**What you are asked to do**
Your task is to reproduce exactly the lines from the line with "(447, 110) = (217, 475): none -> orange key" through the end of the records below.

**Record set**
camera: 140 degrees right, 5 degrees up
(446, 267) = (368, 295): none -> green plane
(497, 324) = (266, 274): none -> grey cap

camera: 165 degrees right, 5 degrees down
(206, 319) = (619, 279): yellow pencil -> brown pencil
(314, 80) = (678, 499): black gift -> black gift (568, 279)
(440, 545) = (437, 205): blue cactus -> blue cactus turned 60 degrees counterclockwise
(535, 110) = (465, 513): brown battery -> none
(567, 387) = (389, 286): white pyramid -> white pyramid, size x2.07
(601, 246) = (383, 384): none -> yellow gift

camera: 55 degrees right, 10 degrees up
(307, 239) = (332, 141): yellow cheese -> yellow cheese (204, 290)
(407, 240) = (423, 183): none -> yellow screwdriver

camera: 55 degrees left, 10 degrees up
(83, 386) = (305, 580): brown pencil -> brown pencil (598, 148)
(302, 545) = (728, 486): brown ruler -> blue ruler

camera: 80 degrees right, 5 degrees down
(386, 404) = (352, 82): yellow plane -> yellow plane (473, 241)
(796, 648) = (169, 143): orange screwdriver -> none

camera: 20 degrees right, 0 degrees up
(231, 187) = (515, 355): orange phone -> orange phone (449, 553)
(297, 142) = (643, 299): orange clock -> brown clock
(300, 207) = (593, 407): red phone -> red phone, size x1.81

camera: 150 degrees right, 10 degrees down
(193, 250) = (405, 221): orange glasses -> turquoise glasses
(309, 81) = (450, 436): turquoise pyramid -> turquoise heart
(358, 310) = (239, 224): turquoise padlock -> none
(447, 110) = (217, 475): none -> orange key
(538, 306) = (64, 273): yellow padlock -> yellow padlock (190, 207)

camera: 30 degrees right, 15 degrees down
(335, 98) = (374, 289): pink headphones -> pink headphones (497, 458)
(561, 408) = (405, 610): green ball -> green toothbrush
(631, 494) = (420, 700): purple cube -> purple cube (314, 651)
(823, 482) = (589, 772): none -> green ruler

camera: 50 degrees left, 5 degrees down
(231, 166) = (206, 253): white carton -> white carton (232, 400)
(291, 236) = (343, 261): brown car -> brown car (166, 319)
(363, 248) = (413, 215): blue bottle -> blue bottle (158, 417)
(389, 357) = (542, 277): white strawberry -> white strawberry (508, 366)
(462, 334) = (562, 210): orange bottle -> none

**Solution to this task**
(447, 110) = (217, 475): none -> orange key
(538, 306) = (64, 273): yellow padlock -> yellow padlock (190, 207)

camera: 30 degrees right, 15 degrees down
(335, 98) = (374, 289): pink headphones -> pink headphones (497, 458)
(561, 408) = (405, 610): green ball -> green toothbrush
(631, 494) = (420, 700): purple cube -> purple cube (314, 651)
(823, 482) = (589, 772): none -> green ruler

camera: 50 degrees left, 5 degrees down
(231, 166) = (206, 253): white carton -> white carton (232, 400)
(291, 236) = (343, 261): brown car -> brown car (166, 319)
(363, 248) = (413, 215): blue bottle -> blue bottle (158, 417)
(389, 357) = (542, 277): white strawberry -> white strawberry (508, 366)
(462, 334) = (562, 210): orange bottle -> none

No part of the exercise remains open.